**Exercise description**
Count how many lines in the records below contain the string "kern". Reply with only the number.

__________________________________________________

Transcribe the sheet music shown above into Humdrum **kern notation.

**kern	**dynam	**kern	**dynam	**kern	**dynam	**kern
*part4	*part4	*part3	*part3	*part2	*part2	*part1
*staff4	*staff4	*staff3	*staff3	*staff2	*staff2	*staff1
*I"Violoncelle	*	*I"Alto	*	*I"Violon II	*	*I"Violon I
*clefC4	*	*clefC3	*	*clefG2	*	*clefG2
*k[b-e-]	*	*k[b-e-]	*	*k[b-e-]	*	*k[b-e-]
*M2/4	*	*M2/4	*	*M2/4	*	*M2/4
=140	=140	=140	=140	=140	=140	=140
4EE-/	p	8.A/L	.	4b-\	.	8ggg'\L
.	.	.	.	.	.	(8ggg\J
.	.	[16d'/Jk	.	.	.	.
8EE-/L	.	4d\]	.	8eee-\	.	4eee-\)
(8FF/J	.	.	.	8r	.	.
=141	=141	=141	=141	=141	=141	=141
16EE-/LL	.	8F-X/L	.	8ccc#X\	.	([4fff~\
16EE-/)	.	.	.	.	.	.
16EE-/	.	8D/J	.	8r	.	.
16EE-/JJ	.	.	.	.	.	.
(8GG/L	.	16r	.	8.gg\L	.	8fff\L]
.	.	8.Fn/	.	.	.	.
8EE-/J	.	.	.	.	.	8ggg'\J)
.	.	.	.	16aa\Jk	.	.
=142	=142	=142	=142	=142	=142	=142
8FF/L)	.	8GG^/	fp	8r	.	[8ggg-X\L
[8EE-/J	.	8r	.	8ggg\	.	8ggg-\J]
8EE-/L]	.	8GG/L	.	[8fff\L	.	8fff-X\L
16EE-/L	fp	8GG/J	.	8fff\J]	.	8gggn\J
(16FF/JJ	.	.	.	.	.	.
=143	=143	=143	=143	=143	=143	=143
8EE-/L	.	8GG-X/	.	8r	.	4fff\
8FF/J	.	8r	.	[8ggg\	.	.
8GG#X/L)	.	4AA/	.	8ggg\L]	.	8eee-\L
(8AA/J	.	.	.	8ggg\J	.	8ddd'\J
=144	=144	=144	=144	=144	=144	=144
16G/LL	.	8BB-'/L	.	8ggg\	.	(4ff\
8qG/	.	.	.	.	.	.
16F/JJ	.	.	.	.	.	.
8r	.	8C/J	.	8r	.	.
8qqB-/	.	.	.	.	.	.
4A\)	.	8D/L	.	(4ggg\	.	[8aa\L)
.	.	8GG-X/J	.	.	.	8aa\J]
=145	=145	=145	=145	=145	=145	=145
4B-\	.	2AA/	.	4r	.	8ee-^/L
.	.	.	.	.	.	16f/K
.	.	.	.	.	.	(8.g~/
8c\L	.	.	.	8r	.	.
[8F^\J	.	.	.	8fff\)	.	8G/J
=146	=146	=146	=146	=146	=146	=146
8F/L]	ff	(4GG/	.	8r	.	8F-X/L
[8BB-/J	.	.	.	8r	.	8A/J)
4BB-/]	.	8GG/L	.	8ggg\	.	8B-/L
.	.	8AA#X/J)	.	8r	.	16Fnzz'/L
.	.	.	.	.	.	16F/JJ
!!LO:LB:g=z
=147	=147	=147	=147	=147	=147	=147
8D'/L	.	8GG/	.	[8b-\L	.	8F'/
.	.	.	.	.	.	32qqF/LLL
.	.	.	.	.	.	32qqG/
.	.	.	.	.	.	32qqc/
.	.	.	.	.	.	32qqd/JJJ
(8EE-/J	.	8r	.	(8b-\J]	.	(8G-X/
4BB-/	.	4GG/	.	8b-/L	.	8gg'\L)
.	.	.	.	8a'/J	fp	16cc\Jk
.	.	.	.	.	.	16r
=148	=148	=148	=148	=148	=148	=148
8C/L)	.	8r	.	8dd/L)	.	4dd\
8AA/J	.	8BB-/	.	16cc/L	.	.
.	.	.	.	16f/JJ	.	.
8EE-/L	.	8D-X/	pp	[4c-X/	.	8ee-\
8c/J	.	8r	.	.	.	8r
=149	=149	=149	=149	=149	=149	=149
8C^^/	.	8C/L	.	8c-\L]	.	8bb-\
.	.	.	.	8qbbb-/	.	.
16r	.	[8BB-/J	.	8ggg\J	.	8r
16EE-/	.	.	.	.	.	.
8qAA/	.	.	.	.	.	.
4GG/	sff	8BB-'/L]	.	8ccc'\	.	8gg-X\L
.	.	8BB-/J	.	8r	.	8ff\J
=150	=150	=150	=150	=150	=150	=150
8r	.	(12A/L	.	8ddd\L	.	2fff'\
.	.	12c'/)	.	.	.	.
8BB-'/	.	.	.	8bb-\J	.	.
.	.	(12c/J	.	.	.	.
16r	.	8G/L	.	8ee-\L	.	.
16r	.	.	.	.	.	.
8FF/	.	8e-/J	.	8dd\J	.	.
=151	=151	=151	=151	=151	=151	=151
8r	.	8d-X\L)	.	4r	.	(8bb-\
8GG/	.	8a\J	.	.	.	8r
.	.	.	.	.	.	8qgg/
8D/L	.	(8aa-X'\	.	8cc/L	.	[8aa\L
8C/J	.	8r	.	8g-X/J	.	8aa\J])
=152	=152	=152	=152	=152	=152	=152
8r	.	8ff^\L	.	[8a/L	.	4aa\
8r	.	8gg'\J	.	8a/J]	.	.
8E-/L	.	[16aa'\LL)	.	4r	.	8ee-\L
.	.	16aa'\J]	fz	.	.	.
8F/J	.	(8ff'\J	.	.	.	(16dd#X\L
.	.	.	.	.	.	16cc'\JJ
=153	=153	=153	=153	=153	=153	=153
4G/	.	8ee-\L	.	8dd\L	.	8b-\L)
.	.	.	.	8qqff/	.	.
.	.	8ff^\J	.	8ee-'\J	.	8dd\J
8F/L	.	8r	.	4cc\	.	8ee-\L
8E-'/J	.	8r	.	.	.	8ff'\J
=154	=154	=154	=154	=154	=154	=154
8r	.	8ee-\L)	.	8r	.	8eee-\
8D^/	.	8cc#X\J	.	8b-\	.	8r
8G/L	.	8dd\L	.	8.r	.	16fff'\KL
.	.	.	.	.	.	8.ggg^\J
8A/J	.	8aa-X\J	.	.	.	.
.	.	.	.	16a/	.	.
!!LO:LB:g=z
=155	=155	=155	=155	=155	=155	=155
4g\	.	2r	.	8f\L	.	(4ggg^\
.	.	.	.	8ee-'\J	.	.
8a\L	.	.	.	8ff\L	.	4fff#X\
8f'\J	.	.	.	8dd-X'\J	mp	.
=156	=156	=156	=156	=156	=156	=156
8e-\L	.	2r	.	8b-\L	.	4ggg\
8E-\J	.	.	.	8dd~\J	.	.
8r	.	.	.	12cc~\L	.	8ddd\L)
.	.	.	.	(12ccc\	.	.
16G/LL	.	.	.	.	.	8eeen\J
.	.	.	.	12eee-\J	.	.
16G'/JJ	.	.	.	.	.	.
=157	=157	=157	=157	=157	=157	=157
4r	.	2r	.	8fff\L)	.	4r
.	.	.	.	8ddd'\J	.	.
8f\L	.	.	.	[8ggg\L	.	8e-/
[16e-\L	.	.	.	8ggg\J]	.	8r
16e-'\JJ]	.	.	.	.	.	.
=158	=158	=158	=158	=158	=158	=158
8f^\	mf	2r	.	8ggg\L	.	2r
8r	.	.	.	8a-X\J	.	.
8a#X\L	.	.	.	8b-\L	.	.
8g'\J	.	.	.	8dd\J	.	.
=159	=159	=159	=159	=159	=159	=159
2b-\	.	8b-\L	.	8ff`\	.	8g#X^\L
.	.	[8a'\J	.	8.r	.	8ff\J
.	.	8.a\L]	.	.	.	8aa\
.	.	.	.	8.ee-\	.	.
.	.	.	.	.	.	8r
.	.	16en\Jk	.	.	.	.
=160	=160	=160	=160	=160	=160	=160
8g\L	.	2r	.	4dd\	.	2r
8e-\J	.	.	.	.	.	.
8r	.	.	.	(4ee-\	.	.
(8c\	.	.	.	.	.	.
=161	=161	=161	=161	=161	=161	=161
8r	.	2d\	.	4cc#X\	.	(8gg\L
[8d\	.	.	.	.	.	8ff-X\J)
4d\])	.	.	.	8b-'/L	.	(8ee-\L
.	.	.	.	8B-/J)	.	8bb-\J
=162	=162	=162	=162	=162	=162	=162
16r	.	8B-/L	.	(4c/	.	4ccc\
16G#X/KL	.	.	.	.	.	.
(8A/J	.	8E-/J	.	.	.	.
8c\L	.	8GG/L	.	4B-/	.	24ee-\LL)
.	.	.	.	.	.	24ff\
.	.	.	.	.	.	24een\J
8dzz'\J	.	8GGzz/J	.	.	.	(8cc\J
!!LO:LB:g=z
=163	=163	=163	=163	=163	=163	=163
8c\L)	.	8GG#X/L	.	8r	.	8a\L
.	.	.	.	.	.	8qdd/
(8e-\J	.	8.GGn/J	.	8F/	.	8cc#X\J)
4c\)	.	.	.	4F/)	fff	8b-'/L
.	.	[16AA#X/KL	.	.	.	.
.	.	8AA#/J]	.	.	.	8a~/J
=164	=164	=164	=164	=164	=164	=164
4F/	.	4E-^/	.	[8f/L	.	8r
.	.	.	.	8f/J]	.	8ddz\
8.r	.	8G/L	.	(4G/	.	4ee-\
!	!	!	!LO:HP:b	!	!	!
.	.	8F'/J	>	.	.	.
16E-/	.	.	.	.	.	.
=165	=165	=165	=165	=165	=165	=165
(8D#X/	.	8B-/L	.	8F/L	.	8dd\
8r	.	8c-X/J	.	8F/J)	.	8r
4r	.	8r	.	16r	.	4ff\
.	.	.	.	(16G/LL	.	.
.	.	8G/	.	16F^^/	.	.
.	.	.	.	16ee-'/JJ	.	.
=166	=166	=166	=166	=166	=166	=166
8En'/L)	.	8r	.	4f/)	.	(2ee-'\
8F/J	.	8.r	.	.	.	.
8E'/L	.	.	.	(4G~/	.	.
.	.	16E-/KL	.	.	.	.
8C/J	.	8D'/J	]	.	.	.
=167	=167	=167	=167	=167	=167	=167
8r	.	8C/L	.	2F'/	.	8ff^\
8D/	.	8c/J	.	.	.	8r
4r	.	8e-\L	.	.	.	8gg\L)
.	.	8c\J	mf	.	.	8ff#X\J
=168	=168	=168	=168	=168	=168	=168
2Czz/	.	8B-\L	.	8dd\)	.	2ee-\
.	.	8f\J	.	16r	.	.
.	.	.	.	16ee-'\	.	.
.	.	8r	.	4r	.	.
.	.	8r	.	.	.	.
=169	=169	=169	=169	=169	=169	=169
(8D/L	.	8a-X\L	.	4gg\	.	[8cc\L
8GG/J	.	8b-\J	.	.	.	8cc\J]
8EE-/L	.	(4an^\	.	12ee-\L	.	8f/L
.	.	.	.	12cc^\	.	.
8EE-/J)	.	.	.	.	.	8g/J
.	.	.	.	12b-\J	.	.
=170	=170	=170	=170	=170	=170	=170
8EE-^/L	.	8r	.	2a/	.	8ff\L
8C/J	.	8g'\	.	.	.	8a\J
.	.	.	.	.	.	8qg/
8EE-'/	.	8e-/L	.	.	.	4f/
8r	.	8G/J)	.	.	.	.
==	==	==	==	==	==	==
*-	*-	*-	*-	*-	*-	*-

__________________________________________________

**Worked solution**
2